- Action item: Leaving out any pictures, print the entries that follow exactly as they stand.

- Task input:
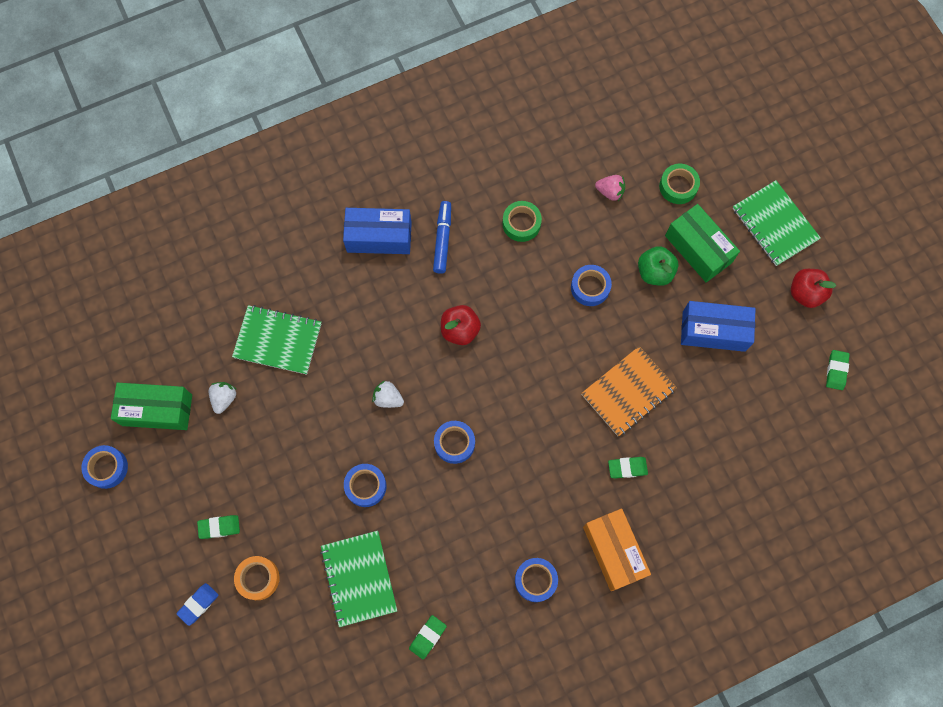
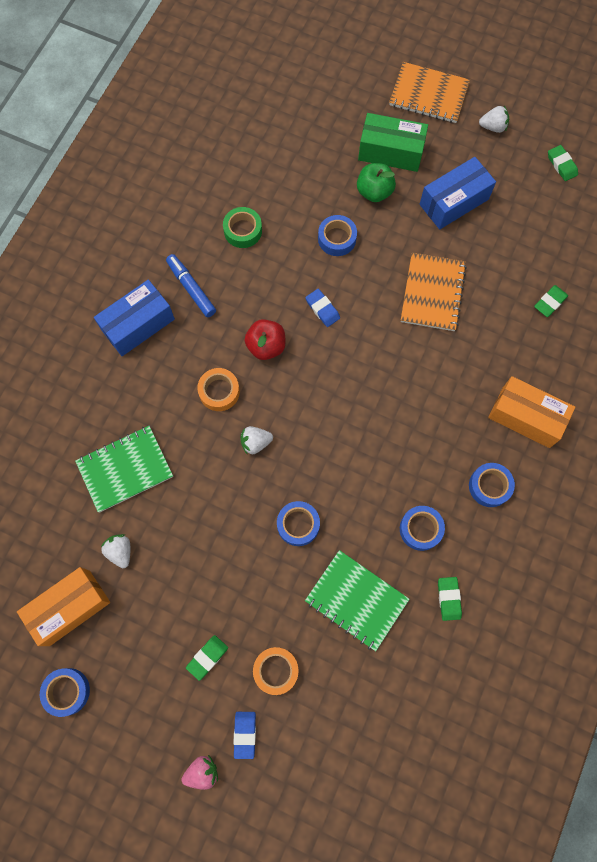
camera: 40 degrees left, 0 degrees up
green box [111,383,192,430] -> orange box [17,567,110,646]
blue tape [434,421,475,464] -> blue tape moved to [400,506,445,551]
pink strawberry [595,175,625,201] -> pink strawberry moved to [181,755,218,790]
green eraser [608,457,648,479] -> green eraser moved to [534,285,568,317]
green tape [659,164,700,204] -> none
green notebook [733,180,821,266] -> orange notebook [389,62,470,123]
red apple [791,269,836,308] -> white strawberry [479,106,509,133]
none -> orange tape [197,368,240,411]
none -> blue eraser [305,289,340,327]

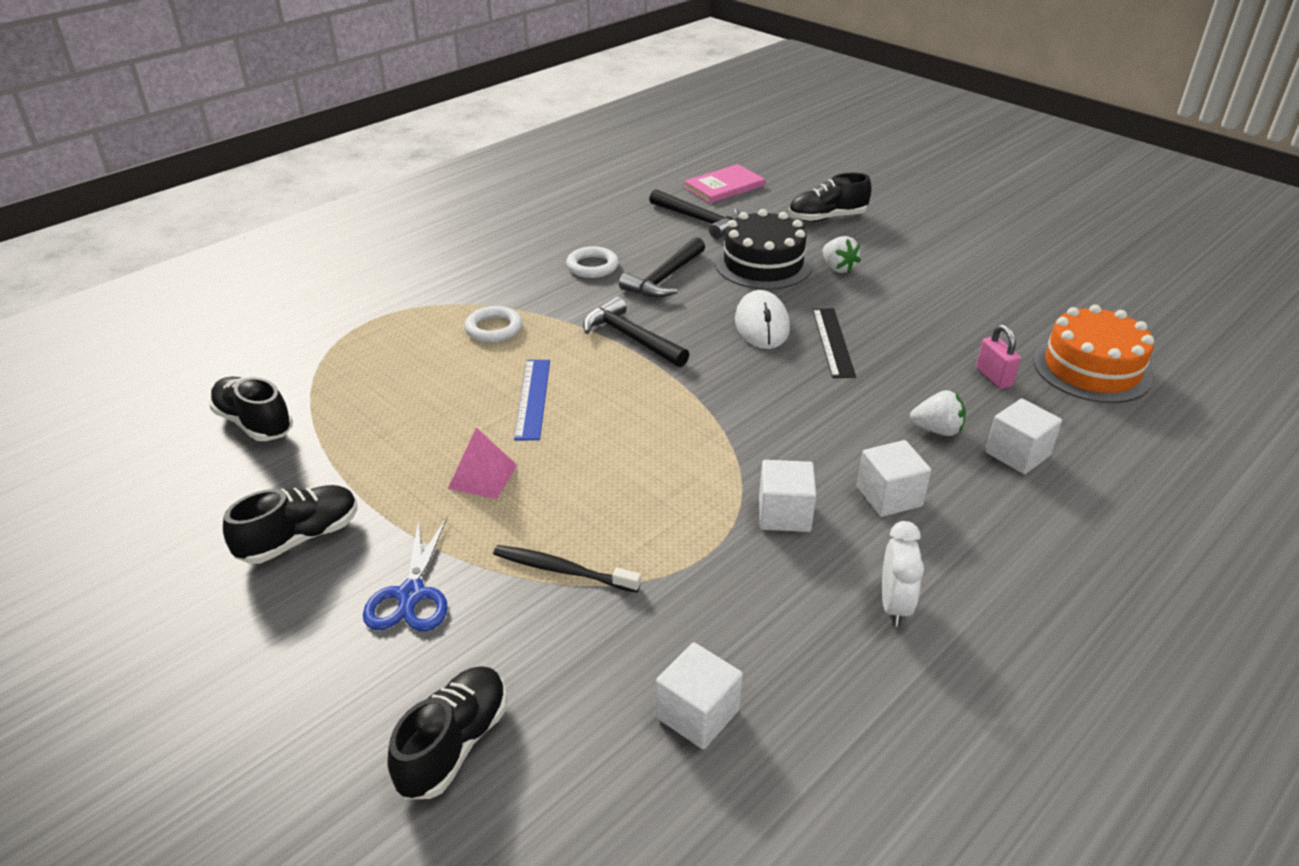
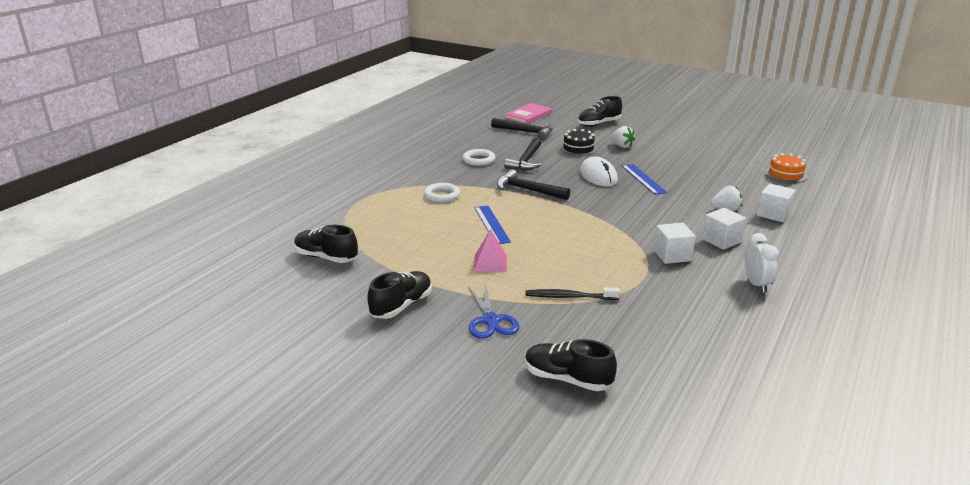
camera: 15 degrees left, 10 degrees down
black shoe [388,666,507,799] -> black shoe turned 75 degrees counterclockwise [525,339,617,391]
white cube [656,642,743,749] -> none
black cake [715,209,812,289] -> black cake [560,129,597,156], size x0.63
black ruler [812,308,856,378] -> blue ruler [622,164,667,195]
pink padlock [976,325,1021,389] -> none
orange cake [1033,305,1154,403] -> orange cake [765,153,807,183], size x0.63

- Exercise answer:
camera: 40 degrees left, 0 degrees up
green box [111,383,192,430] -> orange box [17,567,110,646]
blue tape [434,421,475,464] -> blue tape moved to [400,506,445,551]
pink strawberry [595,175,625,201] -> pink strawberry moved to [181,755,218,790]
green eraser [608,457,648,479] -> green eraser moved to [534,285,568,317]
green tape [659,164,700,204] -> none
green notebook [733,180,821,266] -> orange notebook [389,62,470,123]
red apple [791,269,836,308] -> white strawberry [479,106,509,133]
none -> orange tape [197,368,240,411]
none -> blue eraser [305,289,340,327]

camera: 15 degrees left, 10 degrees down
black shoe [388,666,507,799] -> black shoe turned 75 degrees counterclockwise [525,339,617,391]
white cube [656,642,743,749] -> none
black cake [715,209,812,289] -> black cake [560,129,597,156], size x0.63
black ruler [812,308,856,378] -> blue ruler [622,164,667,195]
pink padlock [976,325,1021,389] -> none
orange cake [1033,305,1154,403] -> orange cake [765,153,807,183], size x0.63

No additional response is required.